** WHAT IS NEEDED **
Write out exactly the lines of the entries below from the one holding "purple diamond at (1196, 395): rotated" to the one holding "orange ellipse at", inclusive, and leave out all other lines.

____________

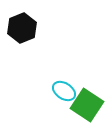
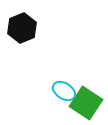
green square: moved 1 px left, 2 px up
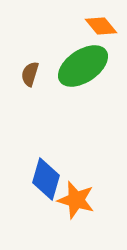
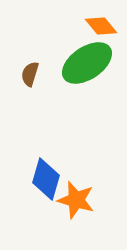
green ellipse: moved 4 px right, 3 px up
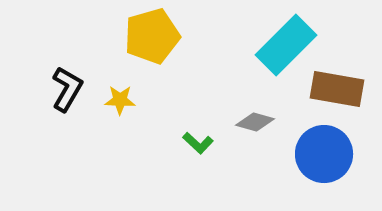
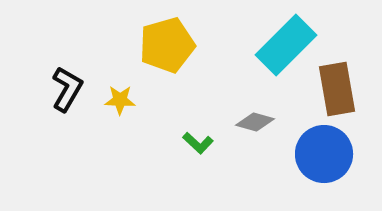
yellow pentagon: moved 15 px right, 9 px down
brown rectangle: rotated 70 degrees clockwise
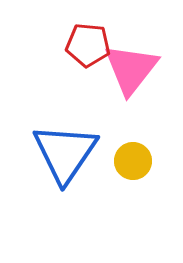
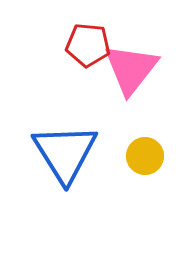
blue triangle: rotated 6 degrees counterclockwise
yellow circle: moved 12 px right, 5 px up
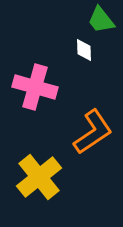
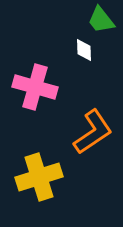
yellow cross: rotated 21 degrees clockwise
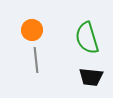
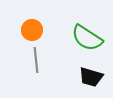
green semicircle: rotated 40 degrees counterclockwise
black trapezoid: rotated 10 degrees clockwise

____________

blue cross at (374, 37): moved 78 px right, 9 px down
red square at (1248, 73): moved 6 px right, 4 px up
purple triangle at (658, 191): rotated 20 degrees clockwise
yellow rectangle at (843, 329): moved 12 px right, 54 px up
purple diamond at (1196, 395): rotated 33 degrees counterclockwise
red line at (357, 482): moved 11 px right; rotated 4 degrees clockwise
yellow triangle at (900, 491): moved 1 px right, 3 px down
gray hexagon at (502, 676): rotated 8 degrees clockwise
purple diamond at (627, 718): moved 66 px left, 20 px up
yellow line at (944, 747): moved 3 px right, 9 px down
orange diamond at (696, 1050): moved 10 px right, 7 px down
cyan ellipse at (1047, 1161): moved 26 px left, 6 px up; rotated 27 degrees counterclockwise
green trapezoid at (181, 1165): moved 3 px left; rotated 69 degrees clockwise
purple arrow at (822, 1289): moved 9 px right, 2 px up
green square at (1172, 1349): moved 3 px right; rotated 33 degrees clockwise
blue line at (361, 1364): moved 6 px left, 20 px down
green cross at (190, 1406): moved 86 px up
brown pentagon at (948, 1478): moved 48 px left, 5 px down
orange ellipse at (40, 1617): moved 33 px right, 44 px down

____________

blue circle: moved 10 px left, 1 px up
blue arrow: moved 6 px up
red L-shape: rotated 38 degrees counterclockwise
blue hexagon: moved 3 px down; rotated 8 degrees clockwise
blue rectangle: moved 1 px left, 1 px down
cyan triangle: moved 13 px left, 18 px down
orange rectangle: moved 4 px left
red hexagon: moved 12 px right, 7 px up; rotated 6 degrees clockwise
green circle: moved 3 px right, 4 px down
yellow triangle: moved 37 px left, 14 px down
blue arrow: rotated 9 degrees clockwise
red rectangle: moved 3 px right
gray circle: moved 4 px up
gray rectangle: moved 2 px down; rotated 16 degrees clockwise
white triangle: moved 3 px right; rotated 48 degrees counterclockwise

____________

** EXERCISE SOLUTION **
purple diamond at (1196, 395): rotated 33 degrees counterclockwise
red line at (357, 482): moved 11 px right; rotated 4 degrees clockwise
yellow triangle at (900, 491): moved 1 px right, 3 px down
gray hexagon at (502, 676): rotated 8 degrees clockwise
purple diamond at (627, 718): moved 66 px left, 20 px up
yellow line at (944, 747): moved 3 px right, 9 px down
orange diamond at (696, 1050): moved 10 px right, 7 px down
cyan ellipse at (1047, 1161): moved 26 px left, 6 px up; rotated 27 degrees counterclockwise
green trapezoid at (181, 1165): moved 3 px left; rotated 69 degrees clockwise
purple arrow at (822, 1289): moved 9 px right, 2 px up
green square at (1172, 1349): moved 3 px right; rotated 33 degrees clockwise
blue line at (361, 1364): moved 6 px left, 20 px down
green cross at (190, 1406): moved 86 px up
brown pentagon at (948, 1478): moved 48 px left, 5 px down
orange ellipse at (40, 1617): moved 33 px right, 44 px down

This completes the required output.